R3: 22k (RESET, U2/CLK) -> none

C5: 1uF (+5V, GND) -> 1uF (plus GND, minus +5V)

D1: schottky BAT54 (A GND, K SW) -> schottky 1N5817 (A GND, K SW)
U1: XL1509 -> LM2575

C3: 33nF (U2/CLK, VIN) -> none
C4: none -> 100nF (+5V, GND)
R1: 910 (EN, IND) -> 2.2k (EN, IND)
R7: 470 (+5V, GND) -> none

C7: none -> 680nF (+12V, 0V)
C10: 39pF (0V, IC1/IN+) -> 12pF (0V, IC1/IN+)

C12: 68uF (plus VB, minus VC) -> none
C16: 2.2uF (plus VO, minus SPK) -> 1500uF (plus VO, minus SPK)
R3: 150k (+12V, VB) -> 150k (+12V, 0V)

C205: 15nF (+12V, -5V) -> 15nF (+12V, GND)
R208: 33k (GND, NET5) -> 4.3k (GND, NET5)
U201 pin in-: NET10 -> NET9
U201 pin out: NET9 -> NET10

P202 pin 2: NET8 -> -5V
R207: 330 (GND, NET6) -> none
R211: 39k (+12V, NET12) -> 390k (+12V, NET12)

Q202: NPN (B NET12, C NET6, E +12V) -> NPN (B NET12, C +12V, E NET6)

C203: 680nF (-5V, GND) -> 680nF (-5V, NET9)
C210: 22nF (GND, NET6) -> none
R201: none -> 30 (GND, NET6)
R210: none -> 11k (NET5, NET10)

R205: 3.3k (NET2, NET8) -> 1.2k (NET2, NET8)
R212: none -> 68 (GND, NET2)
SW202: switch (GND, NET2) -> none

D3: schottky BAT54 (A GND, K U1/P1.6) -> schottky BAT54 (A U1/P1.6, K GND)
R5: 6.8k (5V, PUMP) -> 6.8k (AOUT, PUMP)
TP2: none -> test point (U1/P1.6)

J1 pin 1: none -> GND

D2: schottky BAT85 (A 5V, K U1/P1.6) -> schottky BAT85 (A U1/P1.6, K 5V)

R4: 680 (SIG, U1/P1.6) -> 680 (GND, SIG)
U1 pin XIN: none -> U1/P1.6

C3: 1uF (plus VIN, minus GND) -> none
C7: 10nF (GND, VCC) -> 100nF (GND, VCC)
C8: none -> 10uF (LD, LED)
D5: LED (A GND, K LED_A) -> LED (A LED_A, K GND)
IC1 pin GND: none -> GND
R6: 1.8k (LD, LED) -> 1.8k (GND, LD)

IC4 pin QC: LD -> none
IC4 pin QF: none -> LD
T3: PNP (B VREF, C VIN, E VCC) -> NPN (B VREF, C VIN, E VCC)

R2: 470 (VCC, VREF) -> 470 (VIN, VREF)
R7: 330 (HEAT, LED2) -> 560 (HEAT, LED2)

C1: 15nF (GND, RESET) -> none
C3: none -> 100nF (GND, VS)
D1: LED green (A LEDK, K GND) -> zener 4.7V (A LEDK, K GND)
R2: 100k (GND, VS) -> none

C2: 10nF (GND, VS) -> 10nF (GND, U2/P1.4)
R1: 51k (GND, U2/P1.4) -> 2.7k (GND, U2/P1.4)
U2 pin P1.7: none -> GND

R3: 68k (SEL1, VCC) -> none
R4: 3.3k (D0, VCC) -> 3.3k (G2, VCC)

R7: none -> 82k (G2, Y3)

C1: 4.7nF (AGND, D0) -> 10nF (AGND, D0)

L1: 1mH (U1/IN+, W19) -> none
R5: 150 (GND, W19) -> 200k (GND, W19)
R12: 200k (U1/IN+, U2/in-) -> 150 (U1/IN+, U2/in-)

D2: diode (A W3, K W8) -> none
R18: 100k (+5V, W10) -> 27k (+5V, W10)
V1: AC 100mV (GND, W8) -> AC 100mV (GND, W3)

▶ **Exercise brief**: Copy out the range of lines above starting at the line with "C7: none -> 680nF (+12V, 0V)" and ending at the line with "R207: 330 (GND, NET6) -> none", exactly and including both.

▶ **Solution to the exercise**:
C7: none -> 680nF (+12V, 0V)
C10: 39pF (0V, IC1/IN+) -> 12pF (0V, IC1/IN+)

C12: 68uF (plus VB, minus VC) -> none
C16: 2.2uF (plus VO, minus SPK) -> 1500uF (plus VO, minus SPK)
R3: 150k (+12V, VB) -> 150k (+12V, 0V)

C205: 15nF (+12V, -5V) -> 15nF (+12V, GND)
R208: 33k (GND, NET5) -> 4.3k (GND, NET5)
U201 pin in-: NET10 -> NET9
U201 pin out: NET9 -> NET10

P202 pin 2: NET8 -> -5V
R207: 330 (GND, NET6) -> none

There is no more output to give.